---------- THE INPUT ----------

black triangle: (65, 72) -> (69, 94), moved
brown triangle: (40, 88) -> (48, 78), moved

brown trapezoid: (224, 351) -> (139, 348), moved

----------
---------- THE INPUT ----------

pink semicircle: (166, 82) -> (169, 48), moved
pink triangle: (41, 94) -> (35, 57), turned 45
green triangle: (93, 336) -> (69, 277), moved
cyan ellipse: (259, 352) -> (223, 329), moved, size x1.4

----------

DIRECTIONS:
Only a number should be given in reply: how many lines in the entries above hold "moved".

FINISHED EXERCISE:
6